──────── ENTRIES PROVIDED ────────
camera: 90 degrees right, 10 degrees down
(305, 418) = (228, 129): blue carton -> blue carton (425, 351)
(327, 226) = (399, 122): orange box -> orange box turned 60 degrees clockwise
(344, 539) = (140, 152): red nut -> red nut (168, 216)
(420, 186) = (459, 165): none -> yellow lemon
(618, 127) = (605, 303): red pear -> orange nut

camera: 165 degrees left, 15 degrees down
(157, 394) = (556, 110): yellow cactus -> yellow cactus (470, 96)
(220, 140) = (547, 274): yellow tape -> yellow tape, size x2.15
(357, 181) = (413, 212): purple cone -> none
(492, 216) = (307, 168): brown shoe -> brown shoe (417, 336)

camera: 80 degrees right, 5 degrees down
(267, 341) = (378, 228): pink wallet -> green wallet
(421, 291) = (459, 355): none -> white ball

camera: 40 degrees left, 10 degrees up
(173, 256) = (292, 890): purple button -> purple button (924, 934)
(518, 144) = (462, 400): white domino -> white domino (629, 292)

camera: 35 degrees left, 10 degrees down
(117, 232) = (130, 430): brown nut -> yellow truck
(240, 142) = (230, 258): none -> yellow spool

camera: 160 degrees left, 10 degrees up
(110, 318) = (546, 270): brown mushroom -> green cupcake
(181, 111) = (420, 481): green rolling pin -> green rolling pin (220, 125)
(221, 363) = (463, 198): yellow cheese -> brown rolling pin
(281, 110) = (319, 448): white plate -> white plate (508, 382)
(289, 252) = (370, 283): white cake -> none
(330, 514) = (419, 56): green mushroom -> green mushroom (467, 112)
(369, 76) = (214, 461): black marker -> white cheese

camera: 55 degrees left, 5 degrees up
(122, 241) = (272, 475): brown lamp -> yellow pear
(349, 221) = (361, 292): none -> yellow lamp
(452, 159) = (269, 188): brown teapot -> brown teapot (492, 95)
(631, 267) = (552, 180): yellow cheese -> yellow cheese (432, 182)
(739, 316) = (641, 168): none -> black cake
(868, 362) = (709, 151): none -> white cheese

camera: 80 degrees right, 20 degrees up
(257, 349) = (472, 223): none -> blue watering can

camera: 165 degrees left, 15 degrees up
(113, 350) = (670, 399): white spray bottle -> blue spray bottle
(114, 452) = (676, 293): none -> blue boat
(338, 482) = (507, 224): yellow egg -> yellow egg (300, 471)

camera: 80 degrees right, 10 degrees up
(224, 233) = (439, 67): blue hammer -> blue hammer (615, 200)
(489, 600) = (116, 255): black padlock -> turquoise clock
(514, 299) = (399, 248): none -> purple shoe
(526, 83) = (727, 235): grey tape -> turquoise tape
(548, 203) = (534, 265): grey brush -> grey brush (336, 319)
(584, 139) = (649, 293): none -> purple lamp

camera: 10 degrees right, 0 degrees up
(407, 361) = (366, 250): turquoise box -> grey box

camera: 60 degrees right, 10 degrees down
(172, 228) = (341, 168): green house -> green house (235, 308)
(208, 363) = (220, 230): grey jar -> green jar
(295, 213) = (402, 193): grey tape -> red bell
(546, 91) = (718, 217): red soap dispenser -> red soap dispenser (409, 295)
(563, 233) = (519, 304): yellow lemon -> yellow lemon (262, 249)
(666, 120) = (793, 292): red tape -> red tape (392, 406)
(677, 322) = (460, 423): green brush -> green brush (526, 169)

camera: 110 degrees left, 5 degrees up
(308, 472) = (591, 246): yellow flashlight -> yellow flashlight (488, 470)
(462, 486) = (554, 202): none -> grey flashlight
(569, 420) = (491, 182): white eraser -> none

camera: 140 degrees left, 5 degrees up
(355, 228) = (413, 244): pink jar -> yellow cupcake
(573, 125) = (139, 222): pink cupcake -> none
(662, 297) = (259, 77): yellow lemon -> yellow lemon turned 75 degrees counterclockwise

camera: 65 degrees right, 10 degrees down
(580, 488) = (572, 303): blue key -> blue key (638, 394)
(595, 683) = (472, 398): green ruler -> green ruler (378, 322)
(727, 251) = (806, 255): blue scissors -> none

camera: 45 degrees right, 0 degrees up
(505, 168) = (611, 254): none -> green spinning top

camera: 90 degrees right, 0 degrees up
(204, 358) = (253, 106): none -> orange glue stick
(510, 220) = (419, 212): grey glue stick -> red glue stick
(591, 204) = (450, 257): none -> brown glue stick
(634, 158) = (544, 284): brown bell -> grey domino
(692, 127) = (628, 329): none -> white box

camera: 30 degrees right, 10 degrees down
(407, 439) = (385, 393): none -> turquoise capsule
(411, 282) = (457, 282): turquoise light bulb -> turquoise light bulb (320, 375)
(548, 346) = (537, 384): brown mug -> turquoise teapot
────────
▶ _WHAT IS REQUIRED_:
Word for word, restate the listing above from its first line to the line with "camera: 35 degrees left, 10 degrees down", keeping both.

▶ _YOUR SOLUTION_:
camera: 90 degrees right, 10 degrees down
(305, 418) = (228, 129): blue carton -> blue carton (425, 351)
(327, 226) = (399, 122): orange box -> orange box turned 60 degrees clockwise
(344, 539) = (140, 152): red nut -> red nut (168, 216)
(420, 186) = (459, 165): none -> yellow lemon
(618, 127) = (605, 303): red pear -> orange nut

camera: 165 degrees left, 15 degrees down
(157, 394) = (556, 110): yellow cactus -> yellow cactus (470, 96)
(220, 140) = (547, 274): yellow tape -> yellow tape, size x2.15
(357, 181) = (413, 212): purple cone -> none
(492, 216) = (307, 168): brown shoe -> brown shoe (417, 336)

camera: 80 degrees right, 5 degrees down
(267, 341) = (378, 228): pink wallet -> green wallet
(421, 291) = (459, 355): none -> white ball

camera: 40 degrees left, 10 degrees up
(173, 256) = (292, 890): purple button -> purple button (924, 934)
(518, 144) = (462, 400): white domino -> white domino (629, 292)

camera: 35 degrees left, 10 degrees down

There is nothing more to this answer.